■ **Entries provided**:
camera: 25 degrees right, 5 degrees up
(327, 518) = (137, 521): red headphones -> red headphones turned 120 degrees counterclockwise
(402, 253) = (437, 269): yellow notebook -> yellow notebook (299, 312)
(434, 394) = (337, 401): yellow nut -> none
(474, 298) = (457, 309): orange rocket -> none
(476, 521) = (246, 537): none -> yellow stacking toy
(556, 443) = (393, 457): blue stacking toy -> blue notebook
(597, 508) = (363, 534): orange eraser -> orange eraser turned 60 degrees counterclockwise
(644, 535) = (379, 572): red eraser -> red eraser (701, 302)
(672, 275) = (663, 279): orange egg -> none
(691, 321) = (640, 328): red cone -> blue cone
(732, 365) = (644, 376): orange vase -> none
* * *
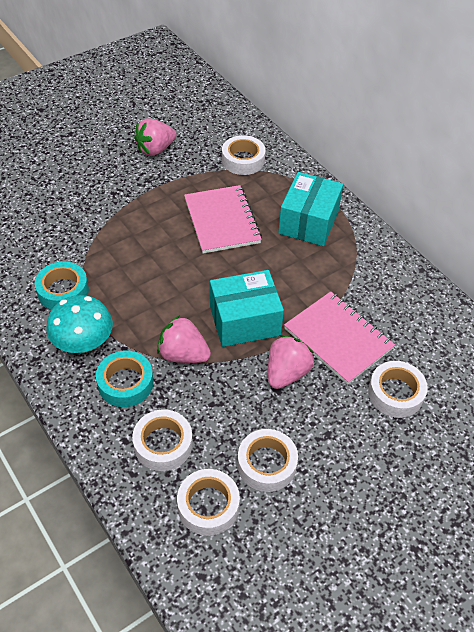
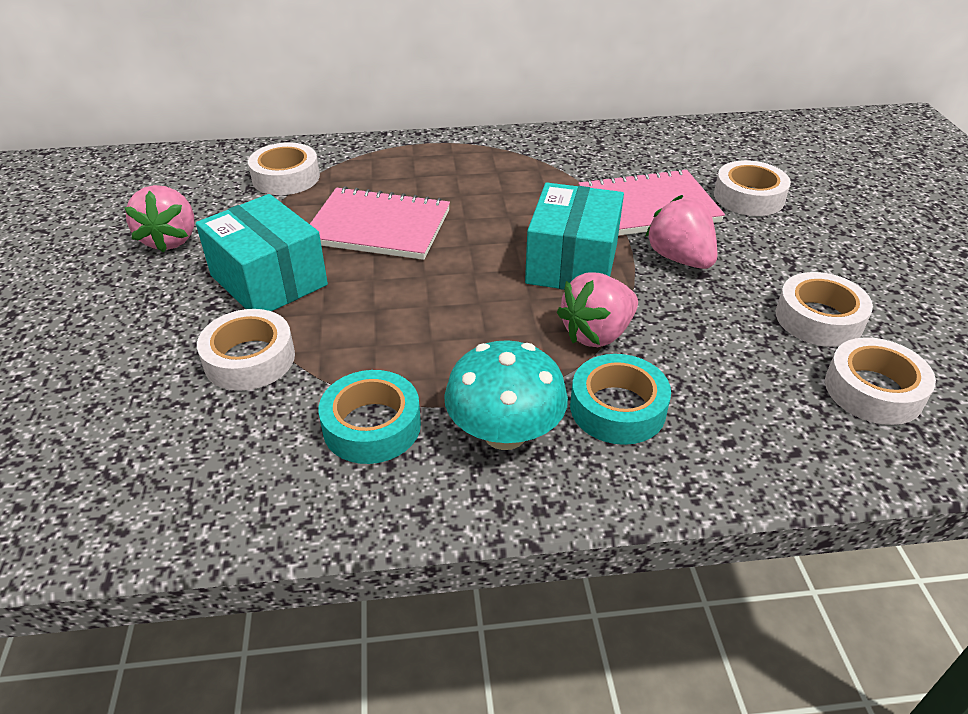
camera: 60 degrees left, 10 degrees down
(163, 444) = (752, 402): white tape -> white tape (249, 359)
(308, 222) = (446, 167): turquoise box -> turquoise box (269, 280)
--
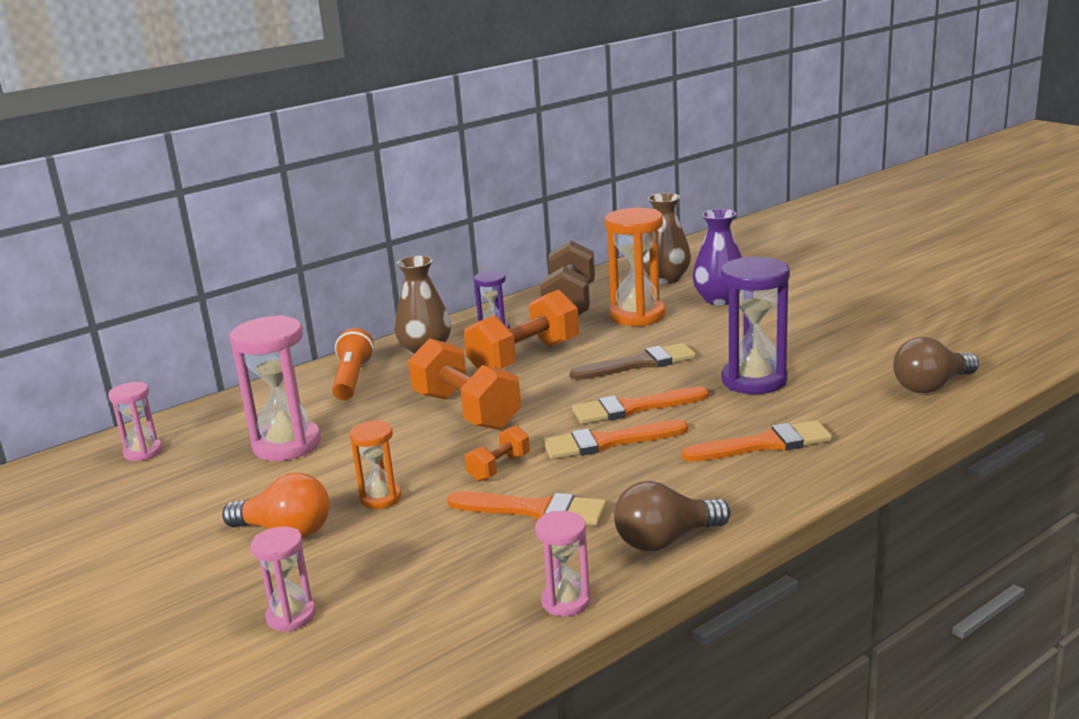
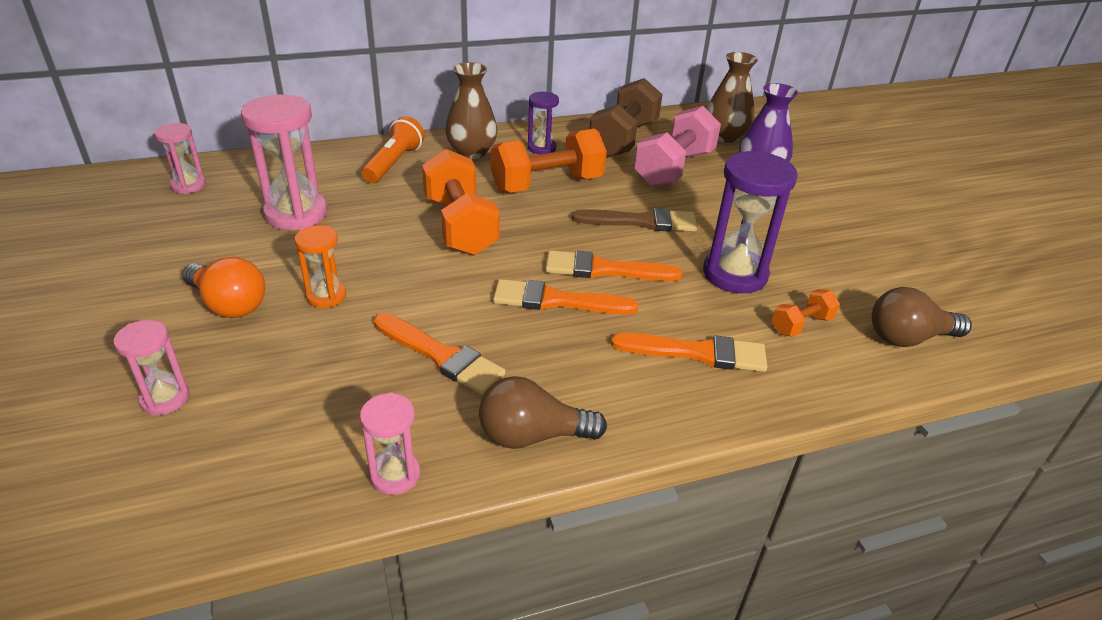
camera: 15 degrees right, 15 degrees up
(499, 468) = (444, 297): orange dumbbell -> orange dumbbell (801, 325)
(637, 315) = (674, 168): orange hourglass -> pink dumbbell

■ **Assignment**: Reproduce exactly the stretch of the material above that starts at the line with "(327, 518) = (137, 521): red" and ends at the line with "(644, 535) = (379, 572): red", both included, and nothing else.

■ **Result**:
(327, 518) = (137, 521): red headphones -> red headphones turned 120 degrees counterclockwise
(402, 253) = (437, 269): yellow notebook -> yellow notebook (299, 312)
(434, 394) = (337, 401): yellow nut -> none
(474, 298) = (457, 309): orange rocket -> none
(476, 521) = (246, 537): none -> yellow stacking toy
(556, 443) = (393, 457): blue stacking toy -> blue notebook
(597, 508) = (363, 534): orange eraser -> orange eraser turned 60 degrees counterclockwise
(644, 535) = (379, 572): red eraser -> red eraser (701, 302)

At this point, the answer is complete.